TASK OBJECTIVE. In the copy, keep every line below as it is and leave out the pictures.
───── DATASET RECORDS
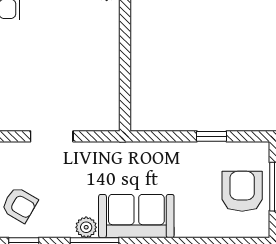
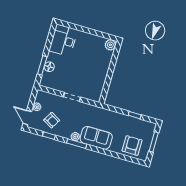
armchair: (242, 191) -> (132, 146), moved

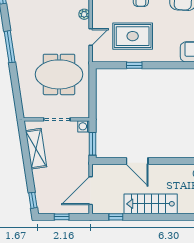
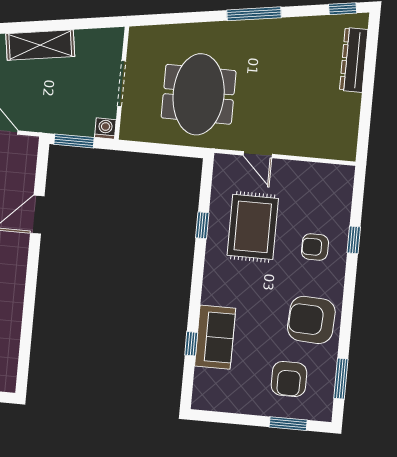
plant: (84, 14) -> (298, 147), removed
shelving: (36, 149) -> (40, 45), moved

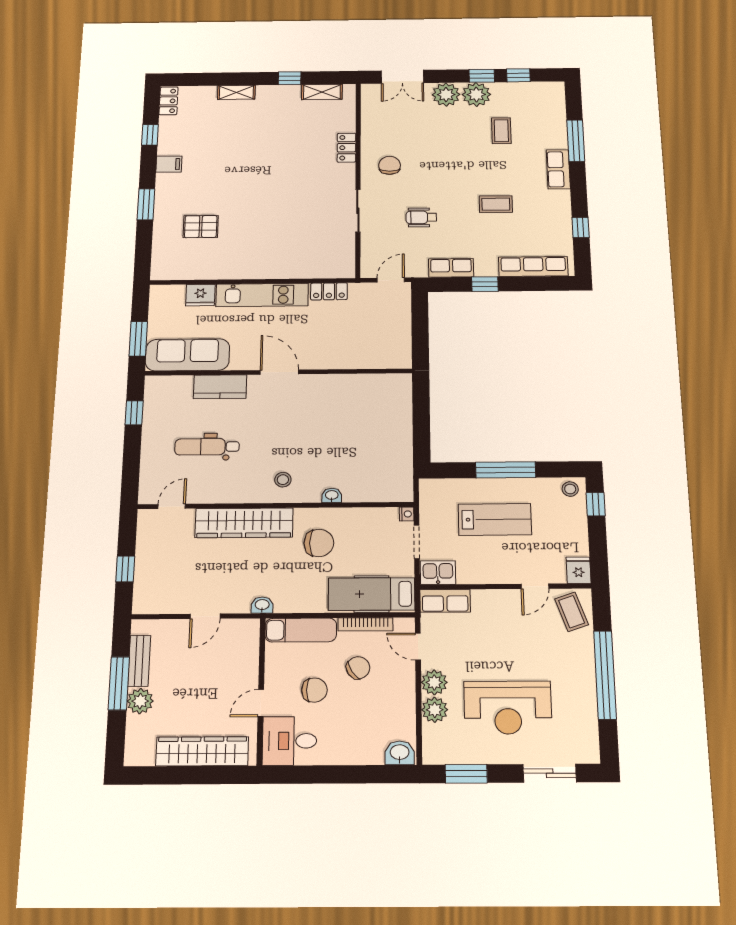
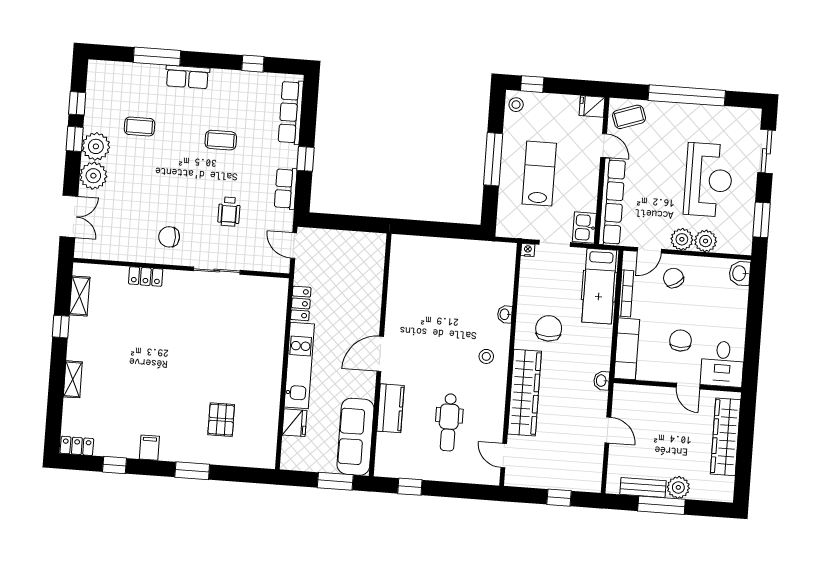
coffee table: (496, 204) -> (221, 140), turned 90
row of seats: (445, 601) -> (612, 202), width x2.02
chair: (358, 668) -> (673, 278), moved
──────────
RESULT OF THIS TASK.
armchair: (242, 191) -> (132, 146), moved

plant: (84, 14) -> (298, 147), removed
shelving: (36, 149) -> (40, 45), moved

coffee table: (496, 204) -> (221, 140), turned 90
row of seats: (445, 601) -> (612, 202), width x2.02
chair: (358, 668) -> (673, 278), moved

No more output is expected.